**Exercise aim**
Wherever the word "VRAW" appears in a line of the data, that line should be copied.

Revision comparison data
□ □ □ □ □
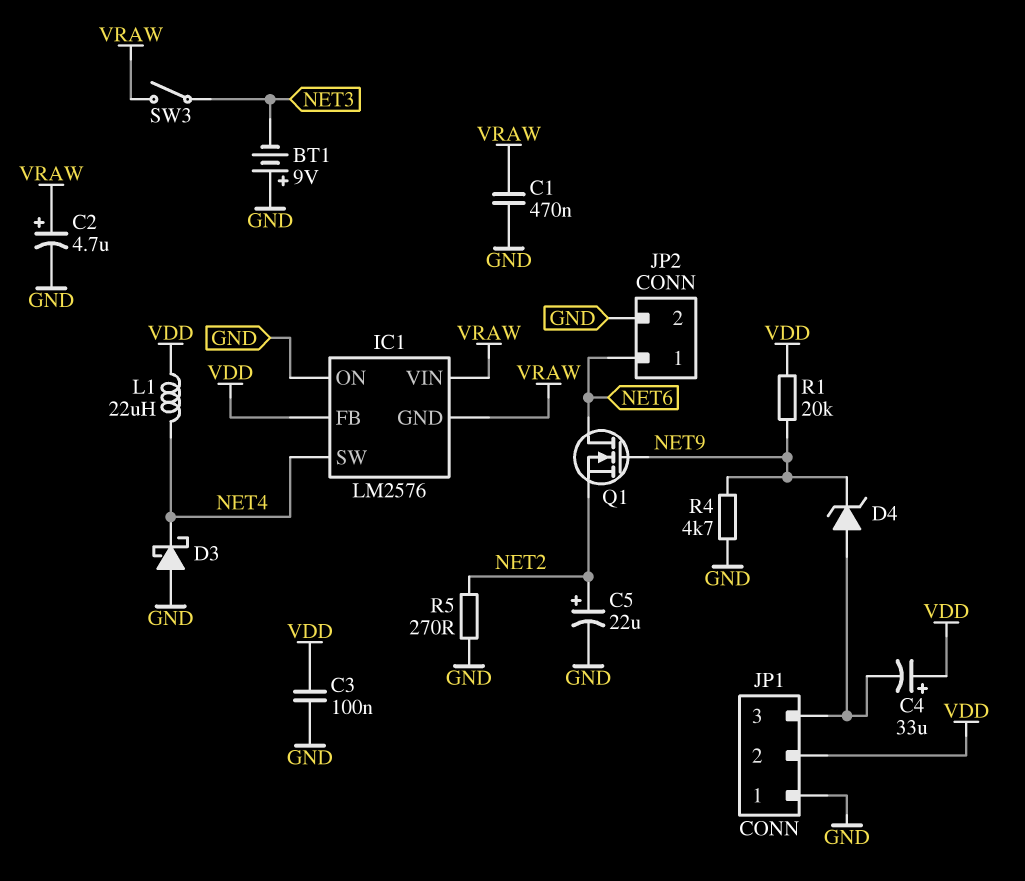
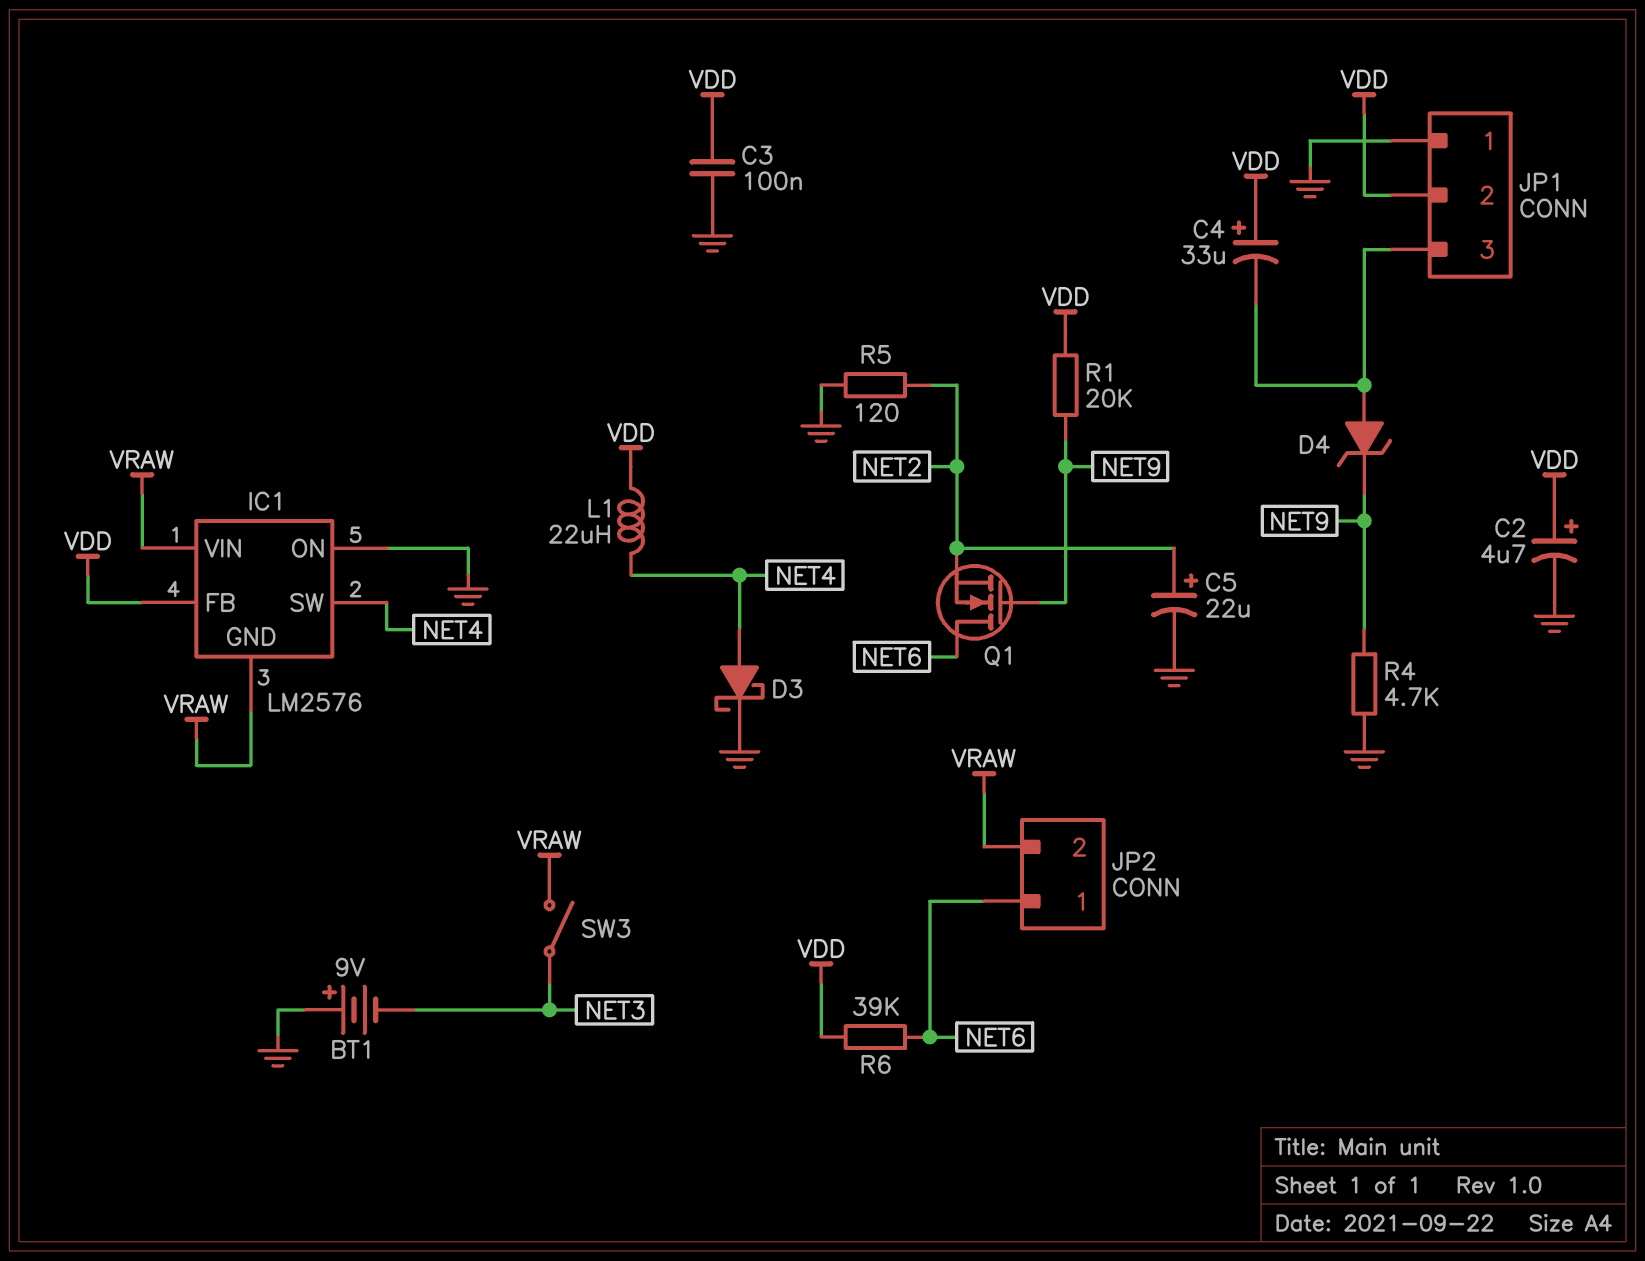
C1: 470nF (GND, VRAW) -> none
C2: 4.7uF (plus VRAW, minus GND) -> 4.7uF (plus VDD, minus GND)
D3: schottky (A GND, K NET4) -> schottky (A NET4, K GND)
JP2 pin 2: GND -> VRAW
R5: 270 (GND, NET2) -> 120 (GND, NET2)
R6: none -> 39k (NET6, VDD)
□ □ □ □ □
**Exercise output**
C1: 470nF (GND, VRAW) -> none
C2: 4.7uF (plus VRAW, minus GND) -> 4.7uF (plus VDD, minus GND)
JP2 pin 2: GND -> VRAW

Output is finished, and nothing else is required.